### Data to use
/---

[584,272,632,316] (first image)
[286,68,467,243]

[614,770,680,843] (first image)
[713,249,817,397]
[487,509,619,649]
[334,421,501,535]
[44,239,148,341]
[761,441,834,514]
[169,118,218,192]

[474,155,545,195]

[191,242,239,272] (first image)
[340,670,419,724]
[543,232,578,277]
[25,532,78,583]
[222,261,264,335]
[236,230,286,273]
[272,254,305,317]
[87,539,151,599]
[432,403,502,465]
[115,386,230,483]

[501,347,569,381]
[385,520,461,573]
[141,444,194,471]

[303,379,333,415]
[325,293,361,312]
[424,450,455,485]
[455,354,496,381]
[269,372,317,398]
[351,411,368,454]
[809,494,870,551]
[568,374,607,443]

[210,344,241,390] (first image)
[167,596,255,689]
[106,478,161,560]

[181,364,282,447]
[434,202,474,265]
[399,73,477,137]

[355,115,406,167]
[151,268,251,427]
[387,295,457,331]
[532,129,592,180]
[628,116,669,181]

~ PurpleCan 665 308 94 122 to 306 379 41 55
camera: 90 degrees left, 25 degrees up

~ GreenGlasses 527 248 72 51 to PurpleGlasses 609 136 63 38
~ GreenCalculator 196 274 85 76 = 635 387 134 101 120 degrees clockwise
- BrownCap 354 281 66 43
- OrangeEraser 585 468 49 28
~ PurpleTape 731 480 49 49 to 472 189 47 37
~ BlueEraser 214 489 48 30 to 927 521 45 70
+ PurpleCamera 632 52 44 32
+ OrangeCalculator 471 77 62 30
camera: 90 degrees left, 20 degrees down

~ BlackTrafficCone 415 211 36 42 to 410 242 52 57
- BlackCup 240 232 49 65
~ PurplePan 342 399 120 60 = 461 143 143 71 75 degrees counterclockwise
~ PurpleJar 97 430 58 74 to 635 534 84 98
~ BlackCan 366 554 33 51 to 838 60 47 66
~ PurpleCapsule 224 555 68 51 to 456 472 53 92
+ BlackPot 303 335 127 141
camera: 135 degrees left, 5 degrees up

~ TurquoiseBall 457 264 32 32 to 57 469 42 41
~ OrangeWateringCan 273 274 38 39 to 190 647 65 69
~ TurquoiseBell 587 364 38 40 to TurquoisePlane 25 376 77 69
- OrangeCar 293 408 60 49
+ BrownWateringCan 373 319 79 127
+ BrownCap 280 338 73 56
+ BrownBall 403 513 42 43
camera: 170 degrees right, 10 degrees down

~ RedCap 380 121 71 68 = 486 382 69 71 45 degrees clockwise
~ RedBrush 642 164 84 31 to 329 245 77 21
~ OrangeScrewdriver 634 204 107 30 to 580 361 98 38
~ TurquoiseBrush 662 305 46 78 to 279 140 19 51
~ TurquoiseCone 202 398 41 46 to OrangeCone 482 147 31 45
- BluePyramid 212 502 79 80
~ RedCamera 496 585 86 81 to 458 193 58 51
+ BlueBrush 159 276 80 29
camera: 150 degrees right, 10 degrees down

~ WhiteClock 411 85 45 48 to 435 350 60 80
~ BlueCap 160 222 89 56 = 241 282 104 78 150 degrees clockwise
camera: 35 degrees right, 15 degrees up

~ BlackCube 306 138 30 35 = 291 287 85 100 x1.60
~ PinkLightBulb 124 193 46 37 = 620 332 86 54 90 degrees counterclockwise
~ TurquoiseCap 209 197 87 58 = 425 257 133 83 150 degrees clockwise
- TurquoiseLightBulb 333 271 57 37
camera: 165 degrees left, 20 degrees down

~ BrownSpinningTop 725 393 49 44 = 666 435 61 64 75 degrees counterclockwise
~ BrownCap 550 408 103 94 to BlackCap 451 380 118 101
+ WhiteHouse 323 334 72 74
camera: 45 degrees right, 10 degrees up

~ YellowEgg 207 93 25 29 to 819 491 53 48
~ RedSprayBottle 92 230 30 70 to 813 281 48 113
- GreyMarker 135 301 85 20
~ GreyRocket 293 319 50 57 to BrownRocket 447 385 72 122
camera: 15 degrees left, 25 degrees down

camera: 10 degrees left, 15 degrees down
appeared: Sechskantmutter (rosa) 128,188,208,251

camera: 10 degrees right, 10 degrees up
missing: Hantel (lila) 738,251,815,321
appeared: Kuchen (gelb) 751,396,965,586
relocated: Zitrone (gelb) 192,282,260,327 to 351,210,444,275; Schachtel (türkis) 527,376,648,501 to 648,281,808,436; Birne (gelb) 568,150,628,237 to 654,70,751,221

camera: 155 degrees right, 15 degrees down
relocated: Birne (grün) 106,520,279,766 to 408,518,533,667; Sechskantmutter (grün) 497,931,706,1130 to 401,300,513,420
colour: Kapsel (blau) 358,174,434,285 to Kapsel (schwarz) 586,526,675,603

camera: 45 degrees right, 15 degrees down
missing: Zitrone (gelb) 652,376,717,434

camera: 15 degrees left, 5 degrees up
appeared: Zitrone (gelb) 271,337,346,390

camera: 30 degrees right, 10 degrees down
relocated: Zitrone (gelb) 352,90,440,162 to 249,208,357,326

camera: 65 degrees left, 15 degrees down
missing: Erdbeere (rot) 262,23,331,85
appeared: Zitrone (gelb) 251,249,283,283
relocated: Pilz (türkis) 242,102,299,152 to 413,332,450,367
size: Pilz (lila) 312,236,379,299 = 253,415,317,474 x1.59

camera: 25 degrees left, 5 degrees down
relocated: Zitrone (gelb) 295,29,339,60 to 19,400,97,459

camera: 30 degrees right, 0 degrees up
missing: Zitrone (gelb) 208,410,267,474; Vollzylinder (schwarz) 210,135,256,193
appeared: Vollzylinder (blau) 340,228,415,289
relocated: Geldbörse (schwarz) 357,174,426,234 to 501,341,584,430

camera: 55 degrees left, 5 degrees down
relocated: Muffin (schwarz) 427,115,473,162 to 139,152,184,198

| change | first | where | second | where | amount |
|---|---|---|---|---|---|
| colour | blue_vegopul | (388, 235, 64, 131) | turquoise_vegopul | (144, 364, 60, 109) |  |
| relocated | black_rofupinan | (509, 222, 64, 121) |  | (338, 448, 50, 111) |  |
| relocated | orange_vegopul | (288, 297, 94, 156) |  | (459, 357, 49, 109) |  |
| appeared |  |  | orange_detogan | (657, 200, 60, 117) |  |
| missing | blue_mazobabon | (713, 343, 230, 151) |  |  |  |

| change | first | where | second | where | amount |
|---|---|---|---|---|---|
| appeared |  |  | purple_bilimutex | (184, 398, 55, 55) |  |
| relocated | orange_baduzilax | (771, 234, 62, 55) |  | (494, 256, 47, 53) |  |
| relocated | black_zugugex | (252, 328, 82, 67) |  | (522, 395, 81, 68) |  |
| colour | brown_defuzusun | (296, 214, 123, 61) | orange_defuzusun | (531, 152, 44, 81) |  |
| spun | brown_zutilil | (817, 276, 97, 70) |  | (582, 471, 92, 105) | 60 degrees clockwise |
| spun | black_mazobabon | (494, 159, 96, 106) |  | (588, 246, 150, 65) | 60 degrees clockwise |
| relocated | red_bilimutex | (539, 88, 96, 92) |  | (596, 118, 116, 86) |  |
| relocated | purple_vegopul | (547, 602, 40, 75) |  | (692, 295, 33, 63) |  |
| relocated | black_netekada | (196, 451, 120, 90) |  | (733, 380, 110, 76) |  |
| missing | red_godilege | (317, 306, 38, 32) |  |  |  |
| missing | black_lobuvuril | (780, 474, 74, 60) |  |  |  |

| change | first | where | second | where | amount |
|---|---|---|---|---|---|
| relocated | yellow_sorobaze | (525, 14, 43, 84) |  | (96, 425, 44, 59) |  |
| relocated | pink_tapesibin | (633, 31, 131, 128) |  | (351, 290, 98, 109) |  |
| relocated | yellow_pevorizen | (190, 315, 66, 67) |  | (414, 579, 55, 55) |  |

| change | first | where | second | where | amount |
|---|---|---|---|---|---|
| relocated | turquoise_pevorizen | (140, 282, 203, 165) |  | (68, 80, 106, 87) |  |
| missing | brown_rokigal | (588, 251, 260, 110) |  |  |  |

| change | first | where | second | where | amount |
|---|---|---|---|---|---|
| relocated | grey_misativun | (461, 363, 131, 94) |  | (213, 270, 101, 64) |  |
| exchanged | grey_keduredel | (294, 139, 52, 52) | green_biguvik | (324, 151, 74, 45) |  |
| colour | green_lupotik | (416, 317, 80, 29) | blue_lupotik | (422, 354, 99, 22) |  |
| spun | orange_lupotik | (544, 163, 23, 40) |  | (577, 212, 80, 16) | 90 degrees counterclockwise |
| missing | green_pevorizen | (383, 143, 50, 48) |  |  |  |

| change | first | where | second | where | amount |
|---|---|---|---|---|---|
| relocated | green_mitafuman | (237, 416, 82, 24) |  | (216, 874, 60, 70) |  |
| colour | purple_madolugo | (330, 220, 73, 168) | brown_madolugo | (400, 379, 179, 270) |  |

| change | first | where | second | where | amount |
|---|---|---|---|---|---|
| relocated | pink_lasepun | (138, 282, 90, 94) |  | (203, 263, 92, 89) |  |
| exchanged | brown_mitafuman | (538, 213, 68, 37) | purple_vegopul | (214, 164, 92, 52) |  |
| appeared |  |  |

\---

### Task
In the records above, find the line with "relocated | black_rofupinan"; write out exactly that line and each one after it, stopping after the line with "200, 60, 117)".

### Response for this exercise
| relocated | black_rofupinan | (509, 222, 64, 121) |  | (338, 448, 50, 111) |  |
| relocated | orange_vegopul | (288, 297, 94, 156) |  | (459, 357, 49, 109) |  |
| appeared |  |  | orange_detogan | (657, 200, 60, 117) |  |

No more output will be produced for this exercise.